▶ _THE TASK_:
Write every entry out again exactly, please, and skip the pictures.

(Collected data)
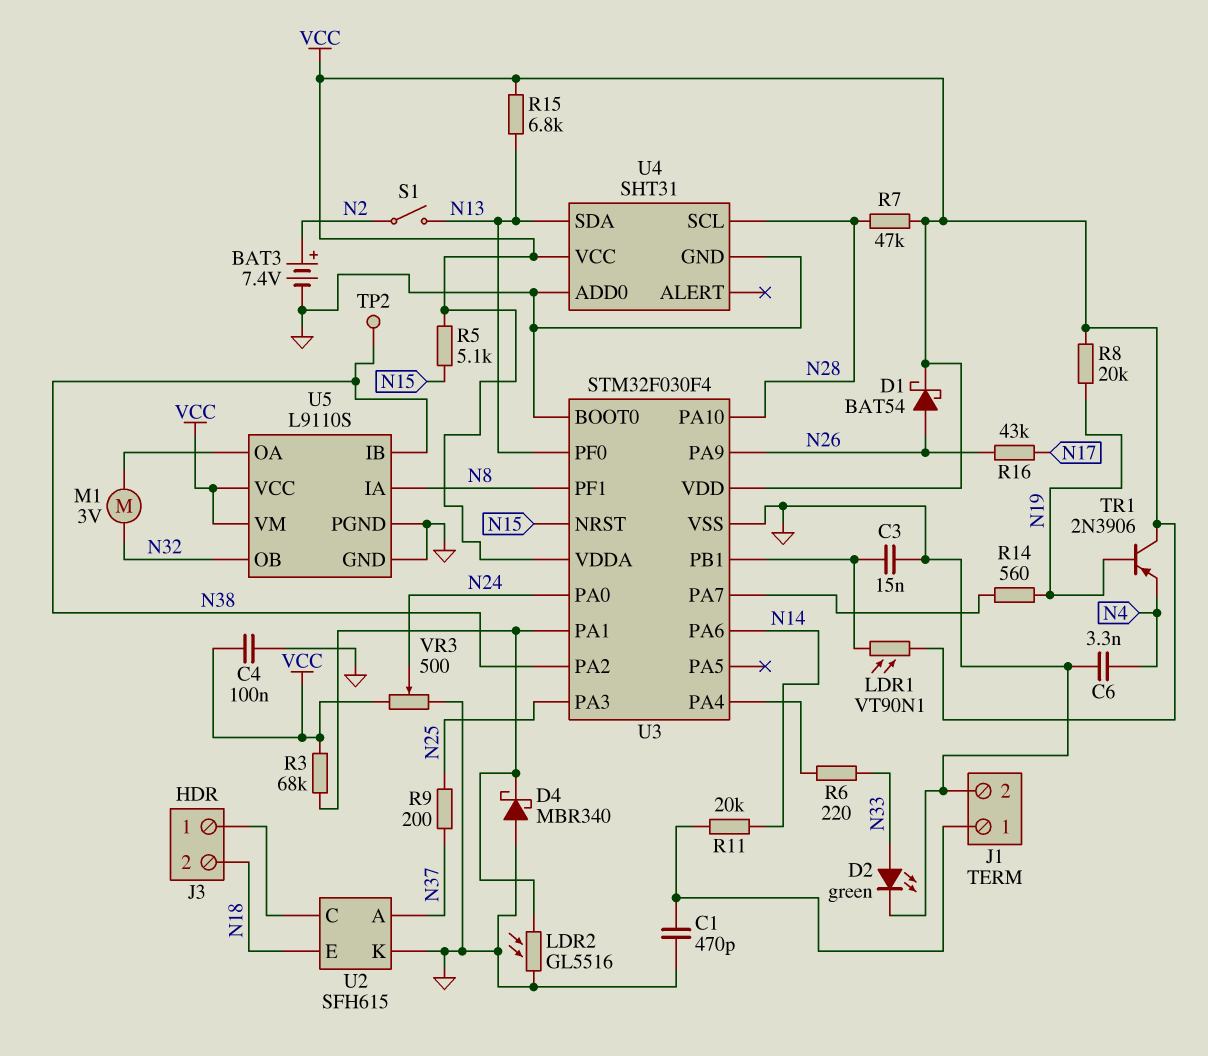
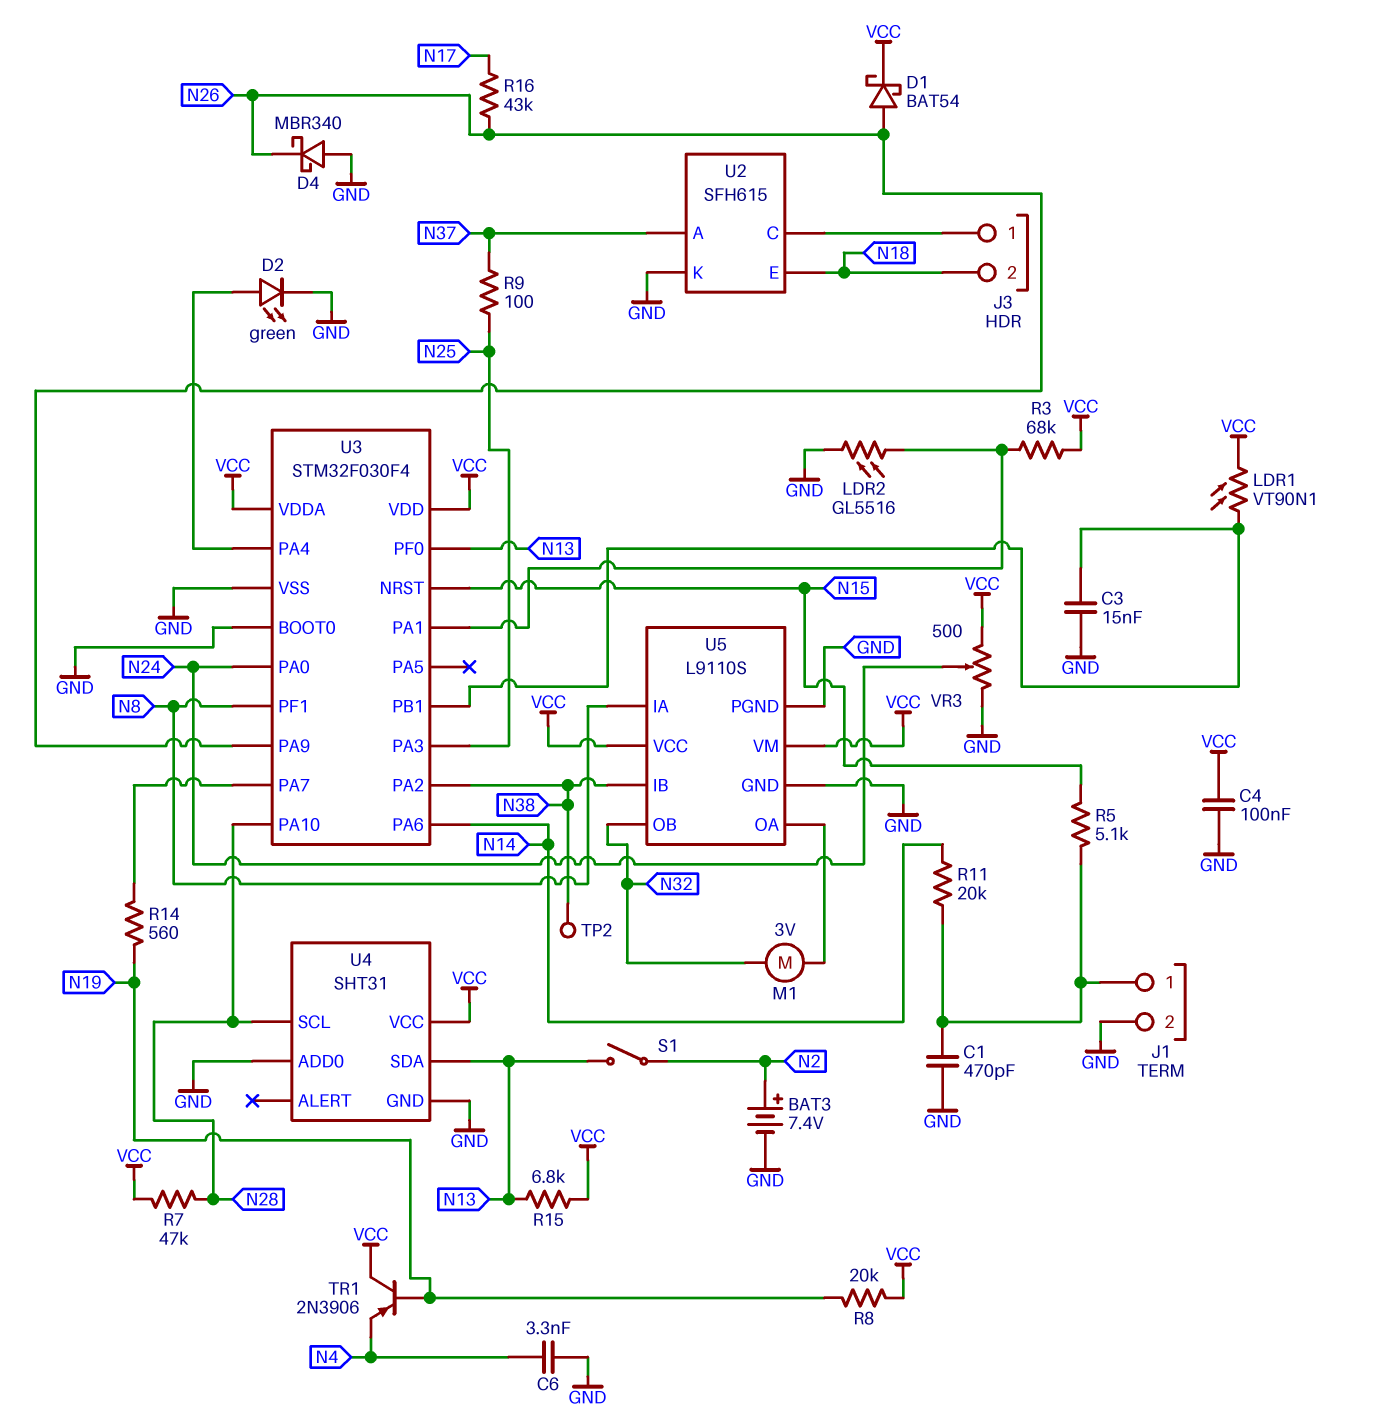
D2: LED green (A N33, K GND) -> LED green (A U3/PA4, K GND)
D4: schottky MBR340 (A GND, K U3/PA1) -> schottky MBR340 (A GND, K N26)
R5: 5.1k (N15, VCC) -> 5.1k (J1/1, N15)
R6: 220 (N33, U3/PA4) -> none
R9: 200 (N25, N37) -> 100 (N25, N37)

▶ _TASK RESULT_:
D2: LED green (A N33, K GND) -> LED green (A U3/PA4, K GND)
D4: schottky MBR340 (A GND, K U3/PA1) -> schottky MBR340 (A GND, K N26)
R5: 5.1k (N15, VCC) -> 5.1k (J1/1, N15)
R6: 220 (N33, U3/PA4) -> none
R9: 200 (N25, N37) -> 100 (N25, N37)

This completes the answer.